Everything in the listing should be transcribed exactly, apart from the pictures.

#### AVAILABLE DATA

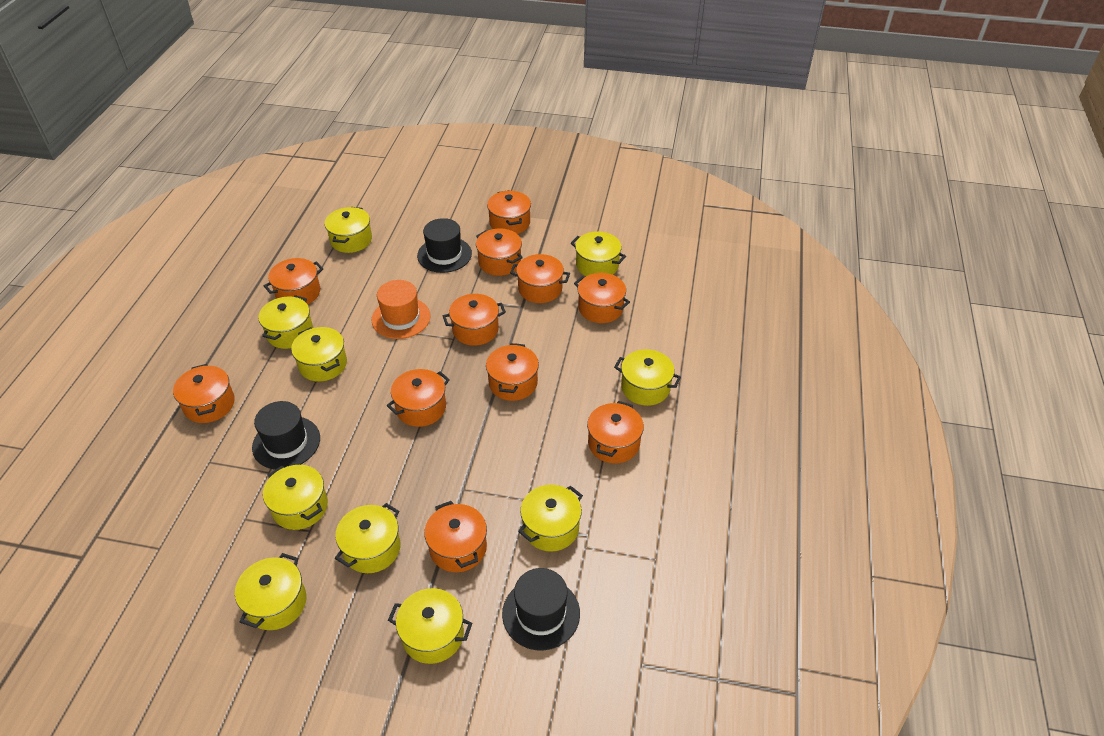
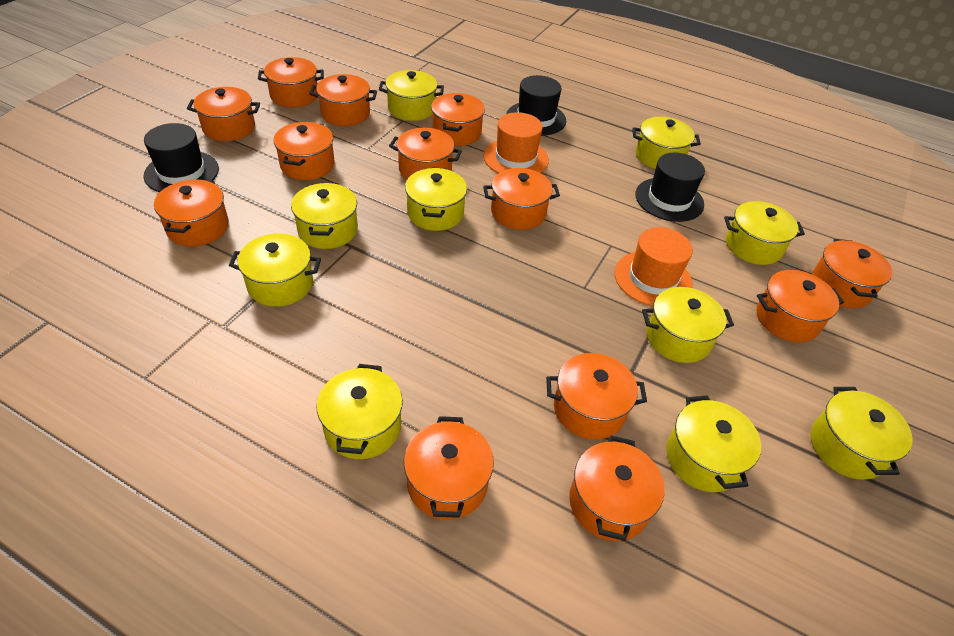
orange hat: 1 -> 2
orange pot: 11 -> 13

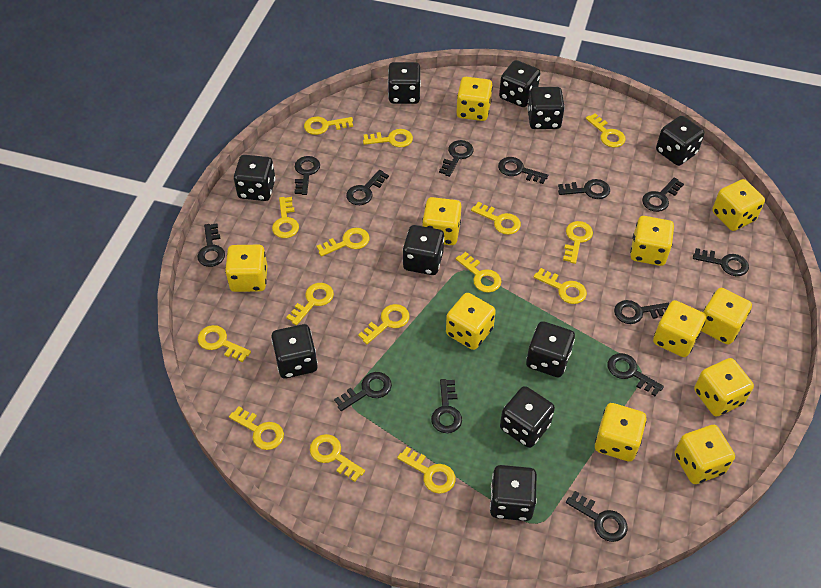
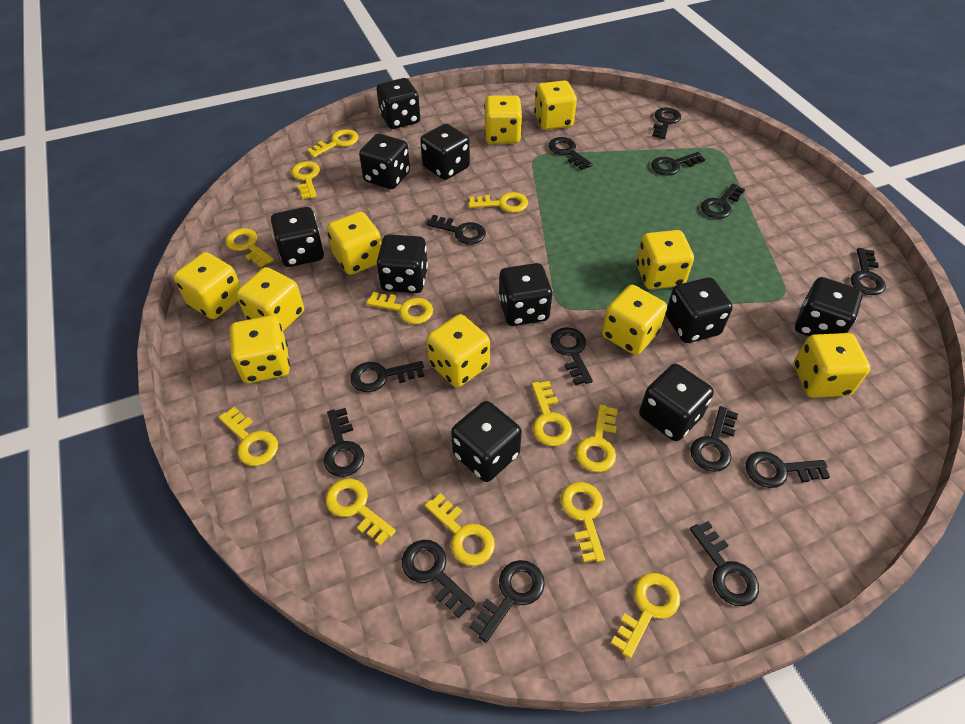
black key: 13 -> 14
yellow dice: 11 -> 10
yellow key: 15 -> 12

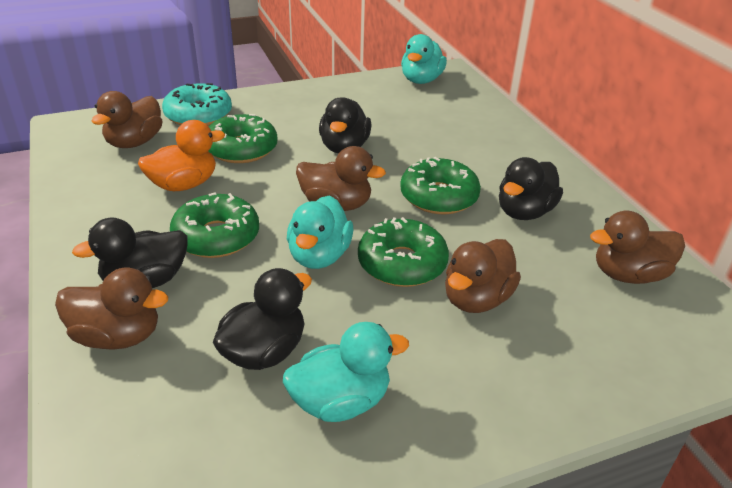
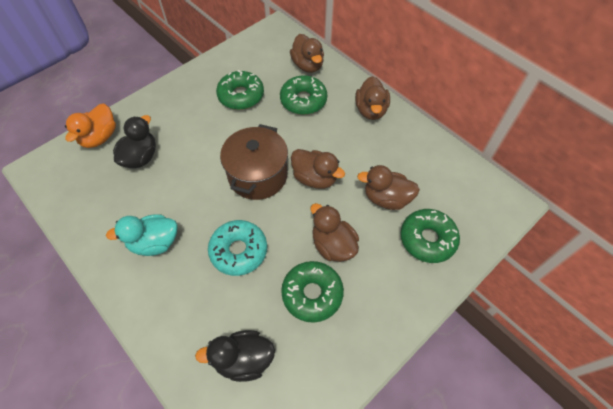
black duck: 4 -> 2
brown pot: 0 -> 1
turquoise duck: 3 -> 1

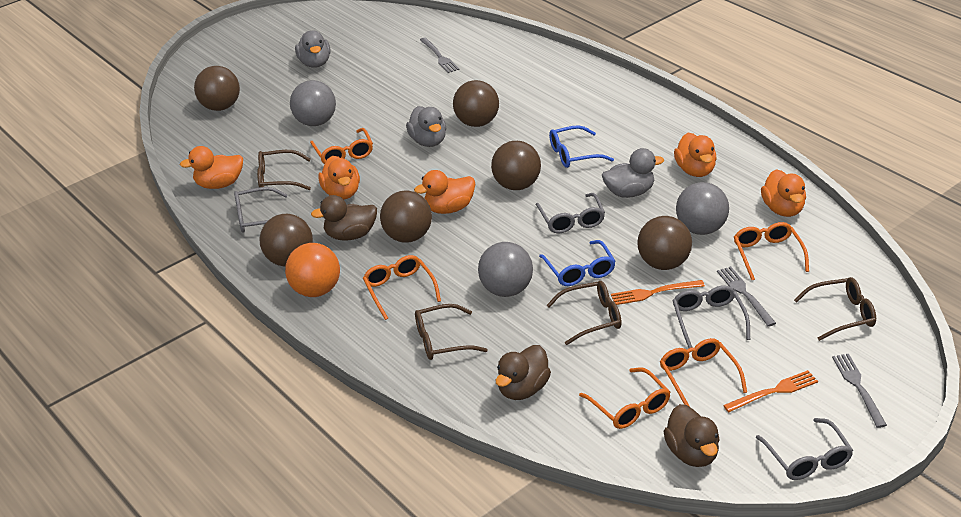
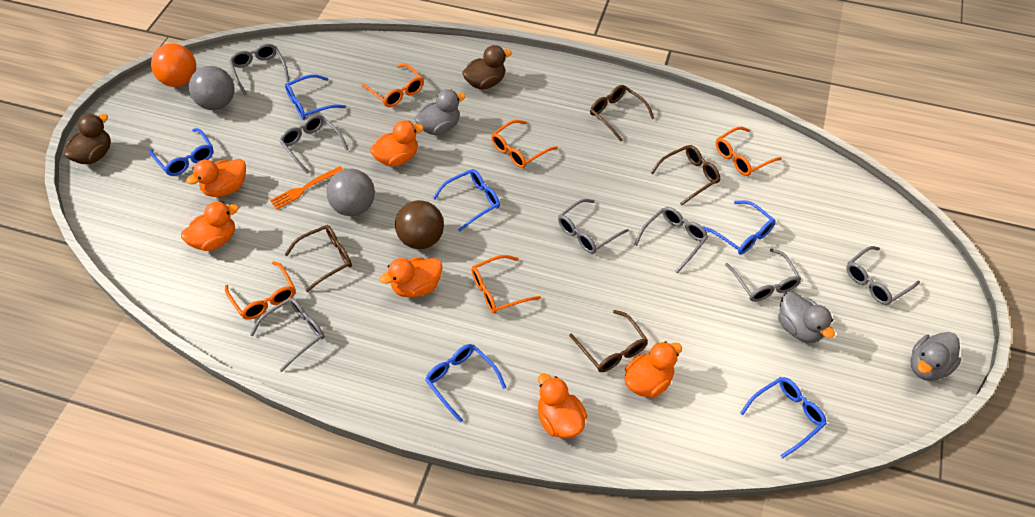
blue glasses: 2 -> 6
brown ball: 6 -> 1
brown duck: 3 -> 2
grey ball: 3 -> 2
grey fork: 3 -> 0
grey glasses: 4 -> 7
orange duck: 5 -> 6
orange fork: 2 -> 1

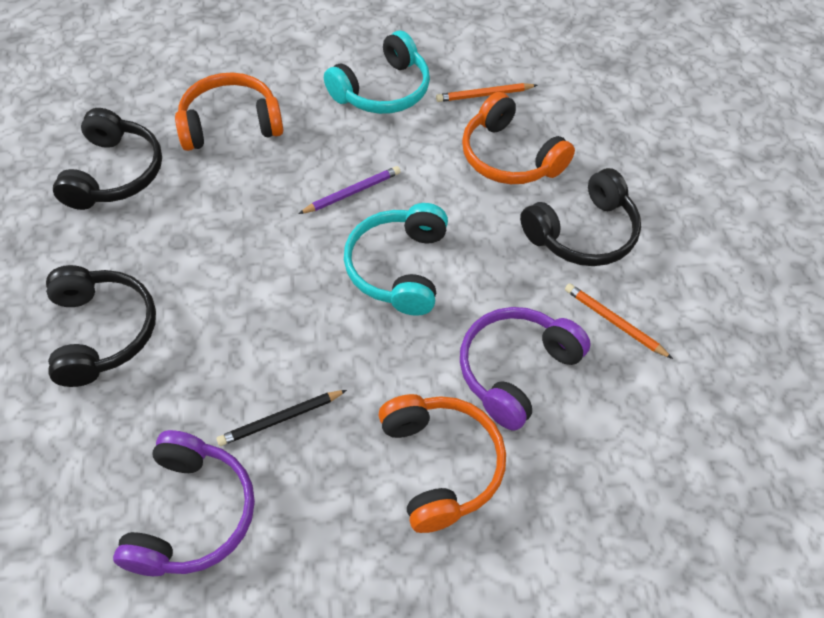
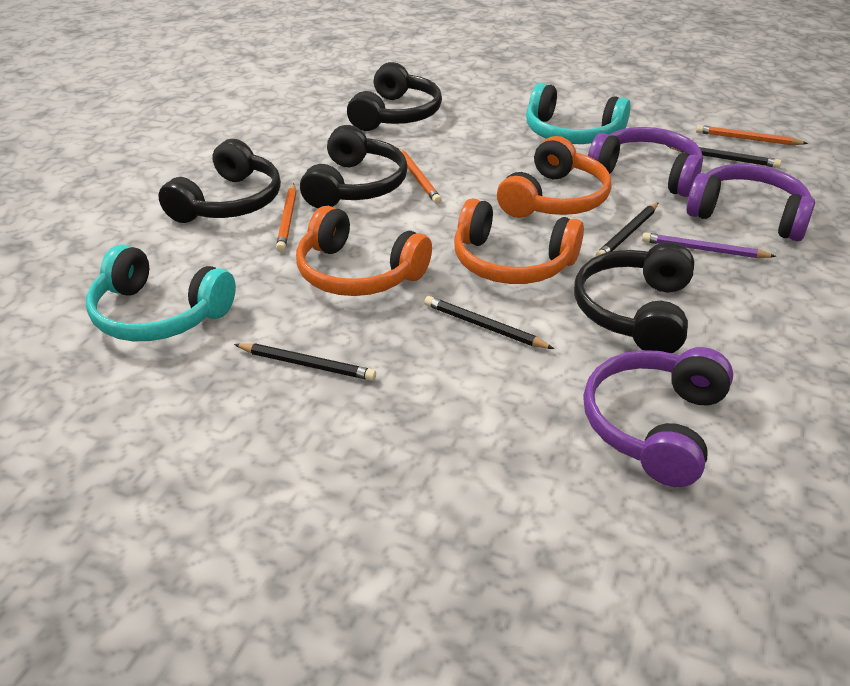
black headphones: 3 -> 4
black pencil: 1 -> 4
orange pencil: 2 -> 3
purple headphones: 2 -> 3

########

**SOLUTION TO THE PROBLEM:**
orange hat: 1 -> 2
orange pot: 11 -> 13

black key: 13 -> 14
yellow dice: 11 -> 10
yellow key: 15 -> 12

black duck: 4 -> 2
brown pot: 0 -> 1
turquoise duck: 3 -> 1

blue glasses: 2 -> 6
brown ball: 6 -> 1
brown duck: 3 -> 2
grey ball: 3 -> 2
grey fork: 3 -> 0
grey glasses: 4 -> 7
orange duck: 5 -> 6
orange fork: 2 -> 1

black headphones: 3 -> 4
black pencil: 1 -> 4
orange pencil: 2 -> 3
purple headphones: 2 -> 3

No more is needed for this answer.